● Recorded data:
>>>

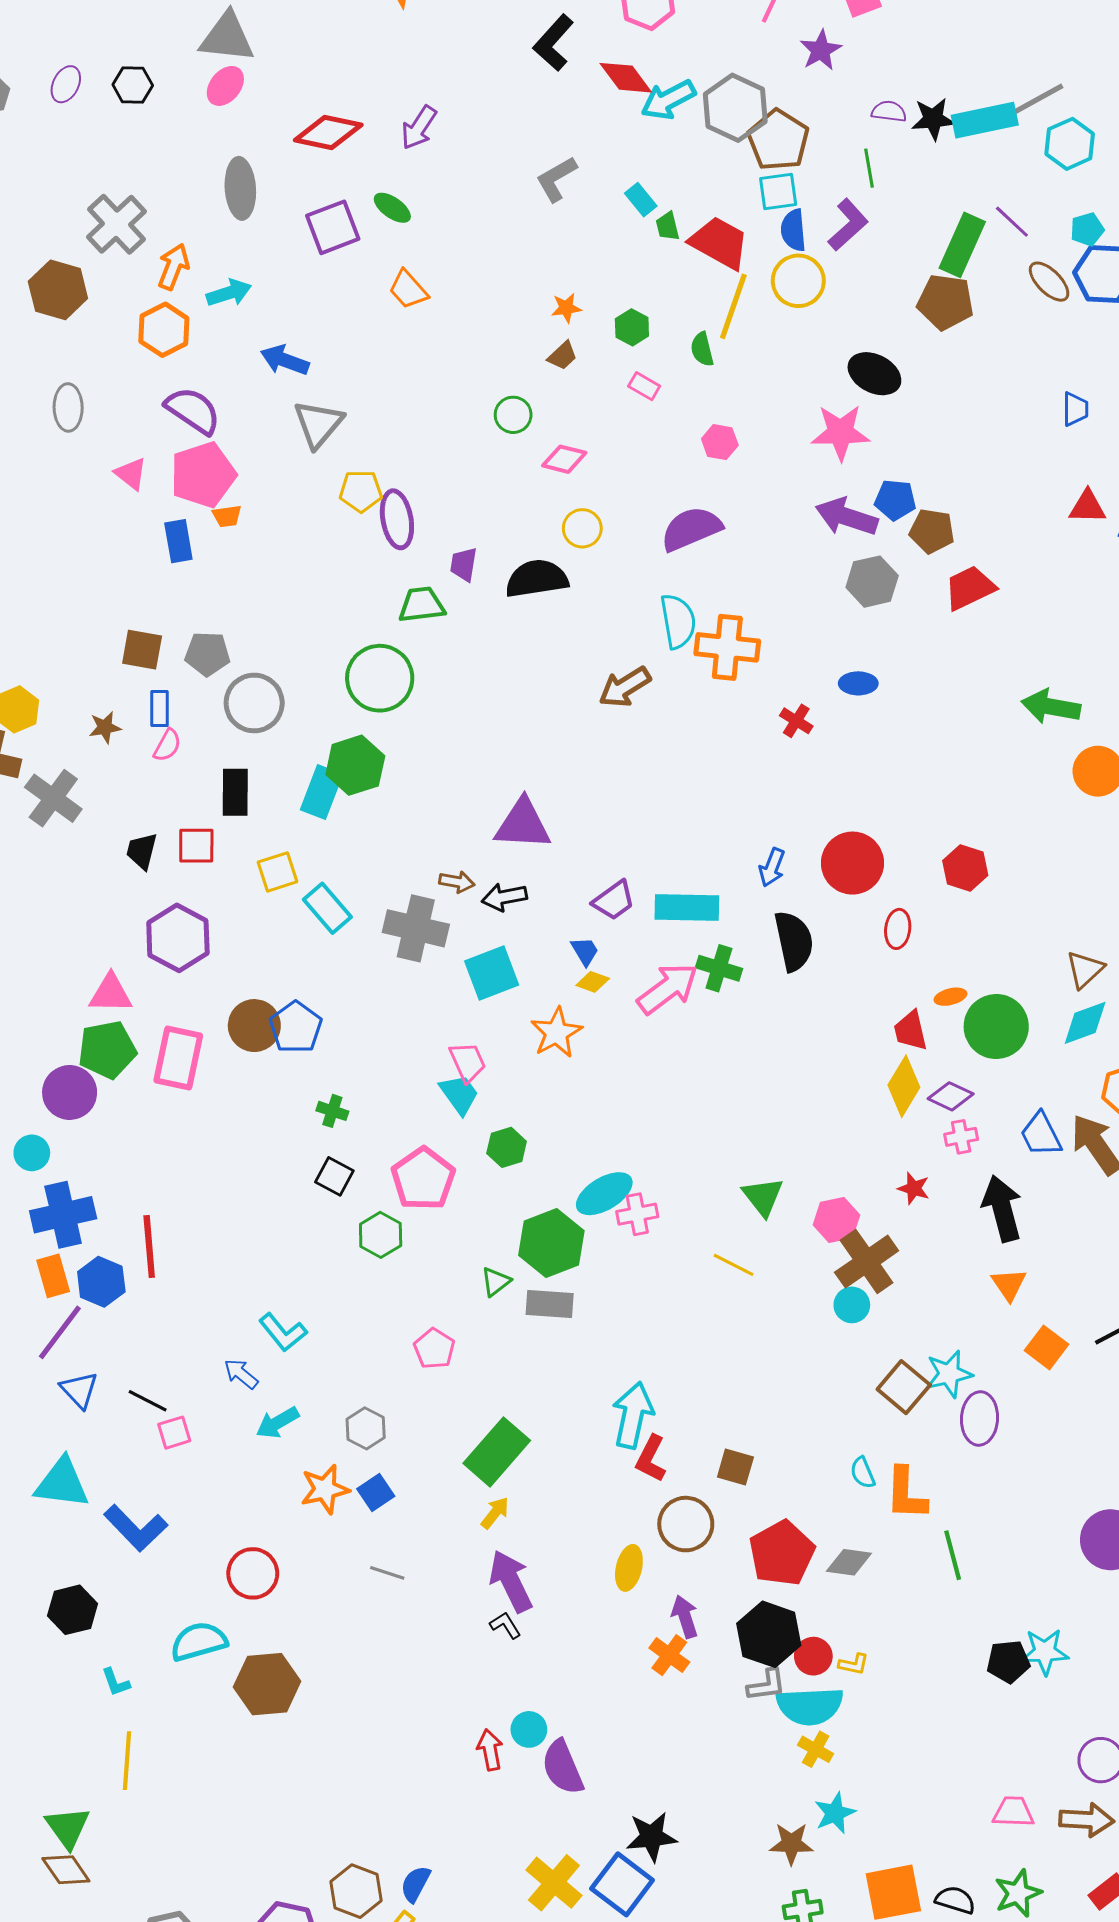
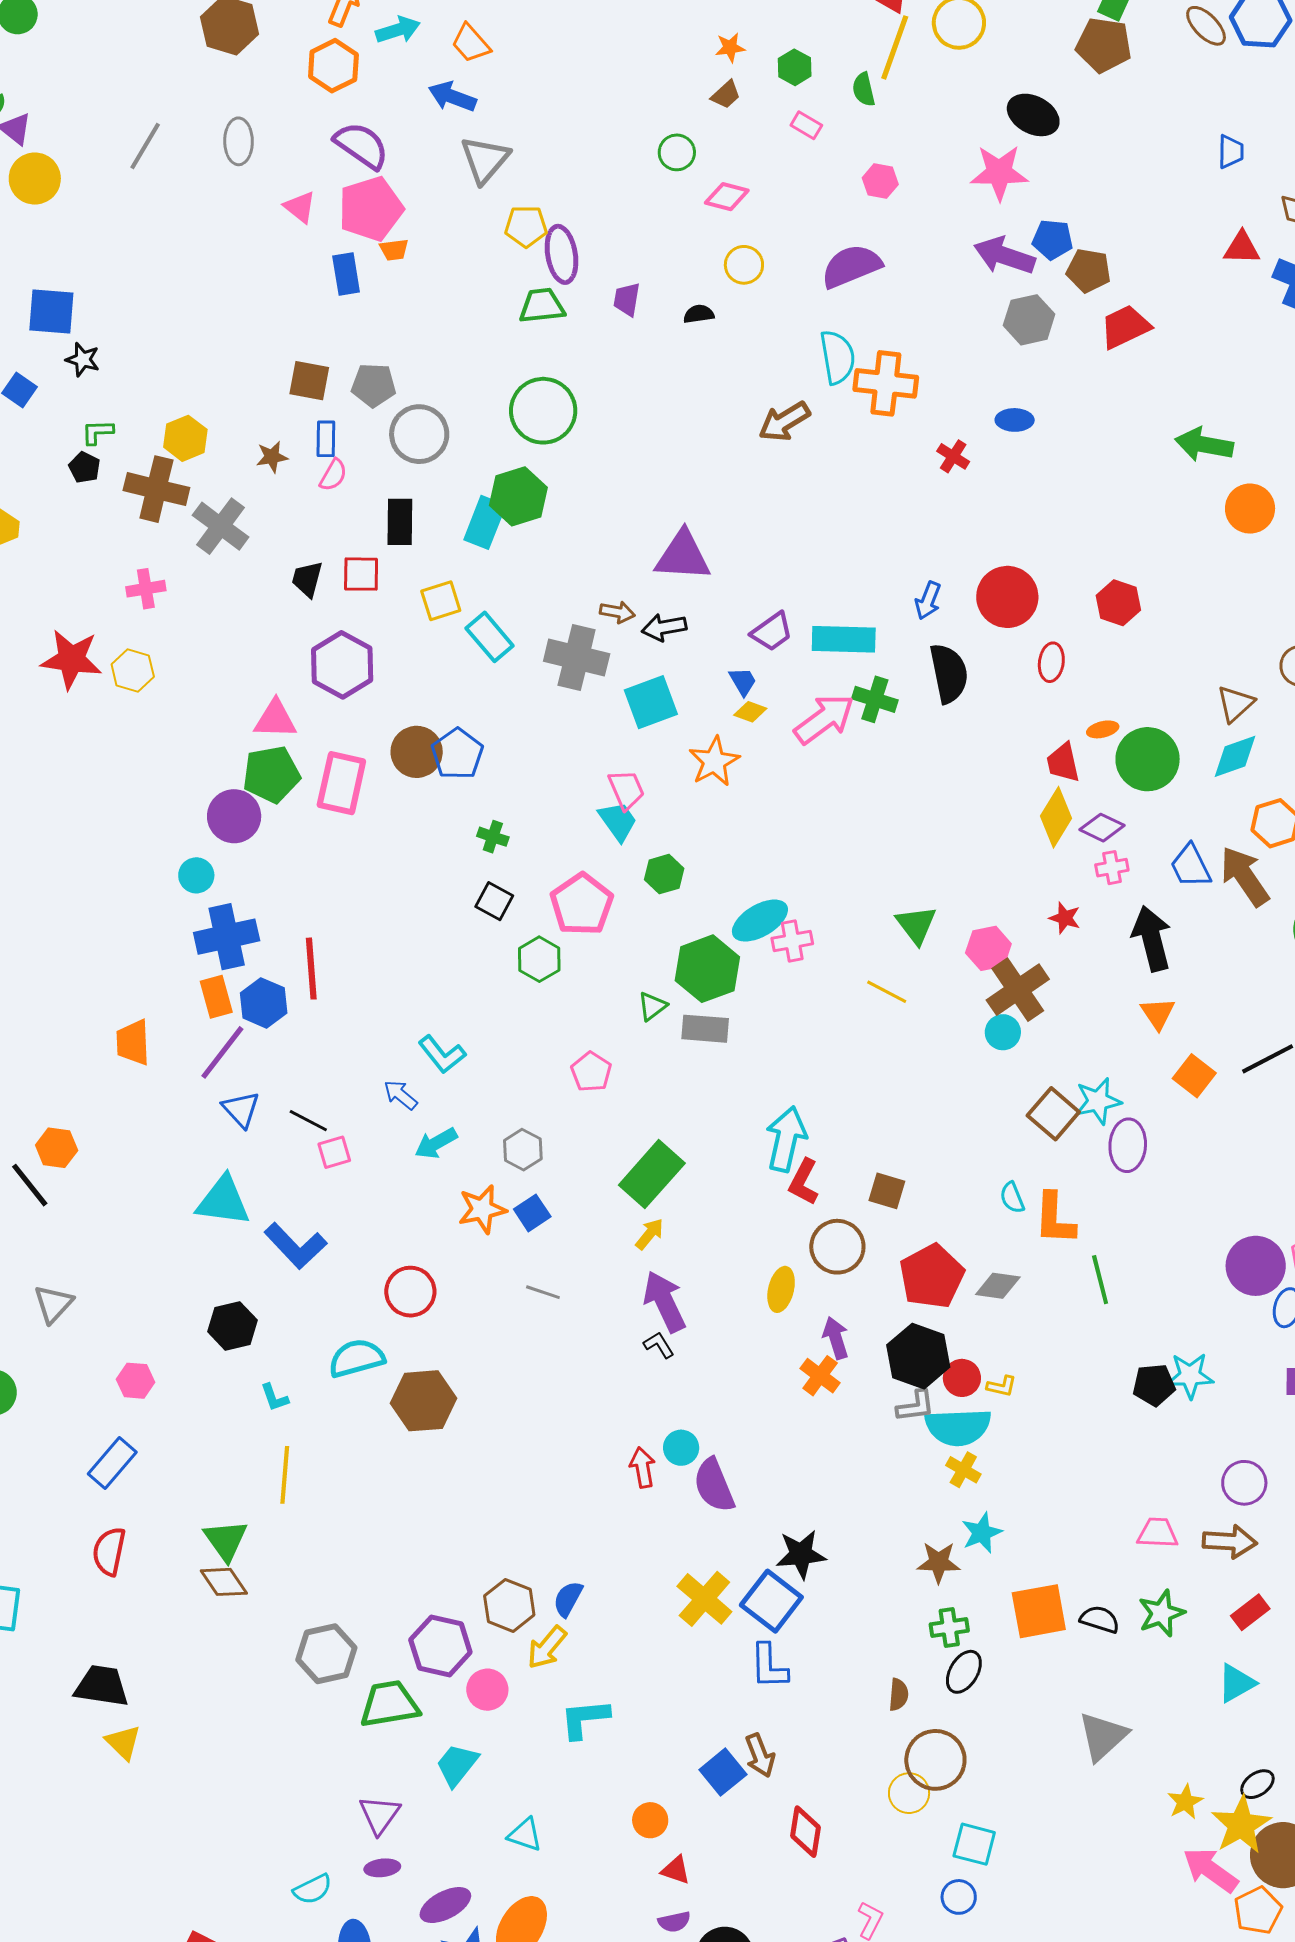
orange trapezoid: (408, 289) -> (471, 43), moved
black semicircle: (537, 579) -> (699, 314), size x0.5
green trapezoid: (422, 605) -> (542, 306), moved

<<<
>>>

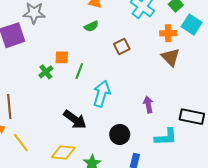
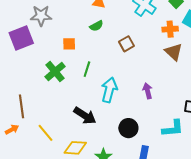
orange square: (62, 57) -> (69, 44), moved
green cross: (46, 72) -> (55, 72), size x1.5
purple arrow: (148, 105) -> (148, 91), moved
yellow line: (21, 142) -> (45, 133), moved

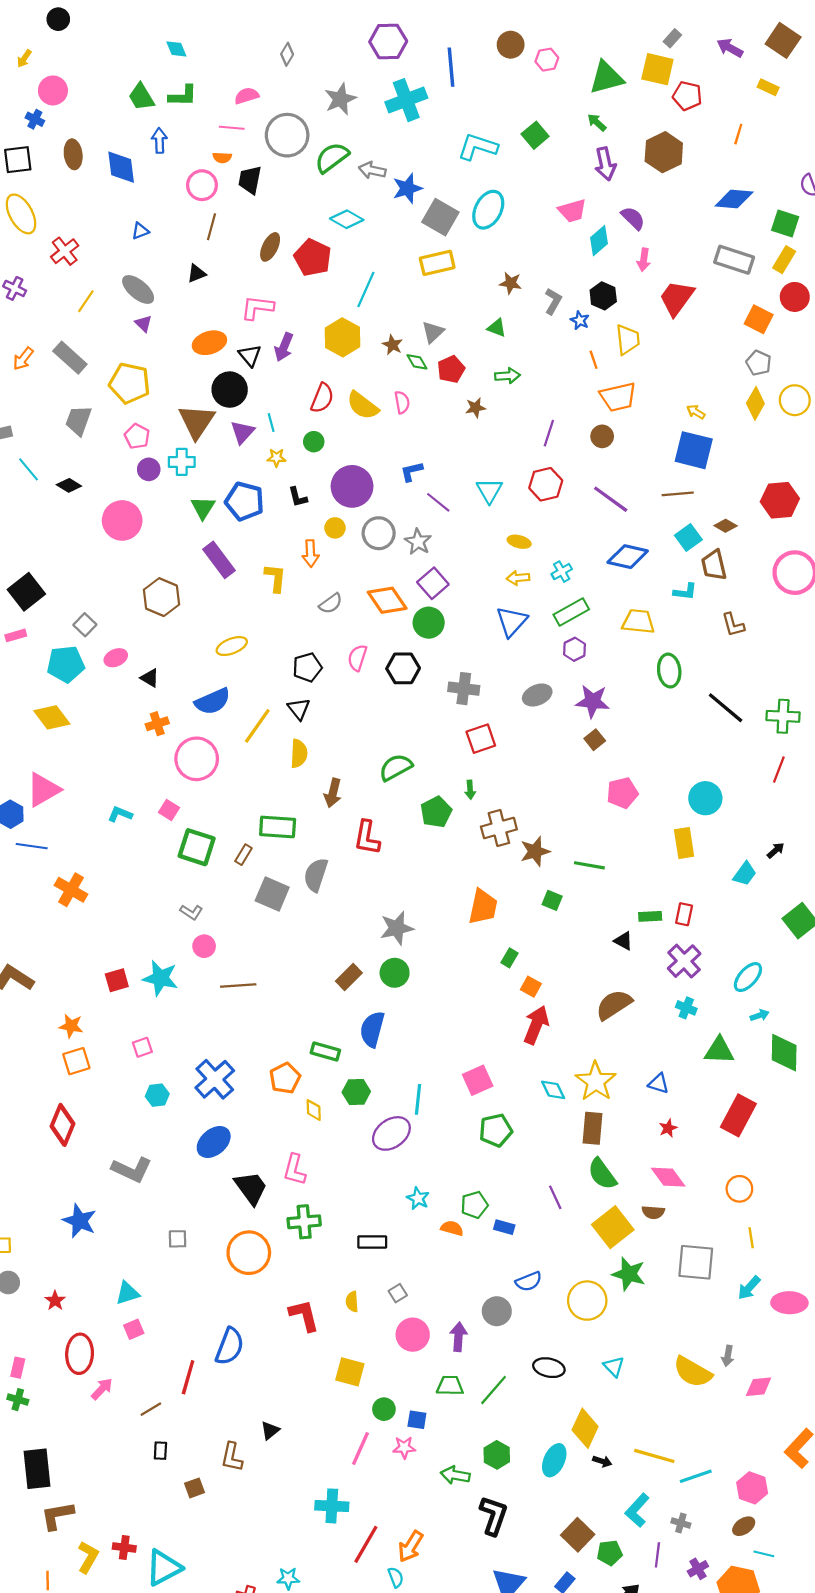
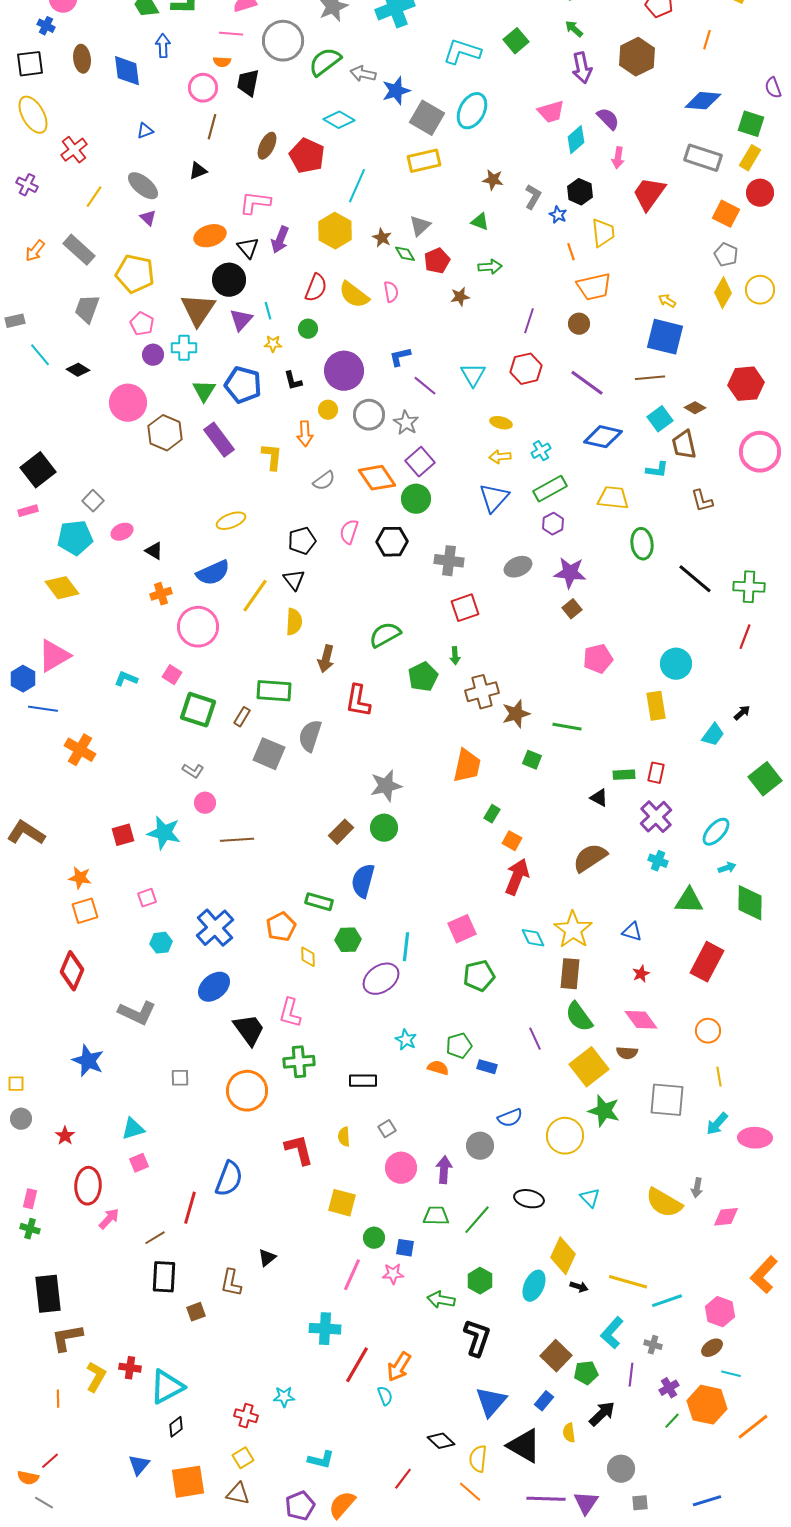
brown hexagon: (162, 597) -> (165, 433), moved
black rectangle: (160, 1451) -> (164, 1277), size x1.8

<<<

● What this task involves:
Within the material above, only the stretch from the line holding "green cross: (46, 72) -> (55, 72), size x1.5" through the line holding "black rectangle: (160, 1451)" is to be restated exactly. Pictures are dropped.

● Finished task:
green cross: (46, 72) -> (55, 72), size x1.5
purple arrow: (148, 105) -> (148, 91), moved
yellow line: (21, 142) -> (45, 133), moved

brown hexagon: (162, 597) -> (165, 433), moved
black rectangle: (160, 1451) -> (164, 1277), size x1.8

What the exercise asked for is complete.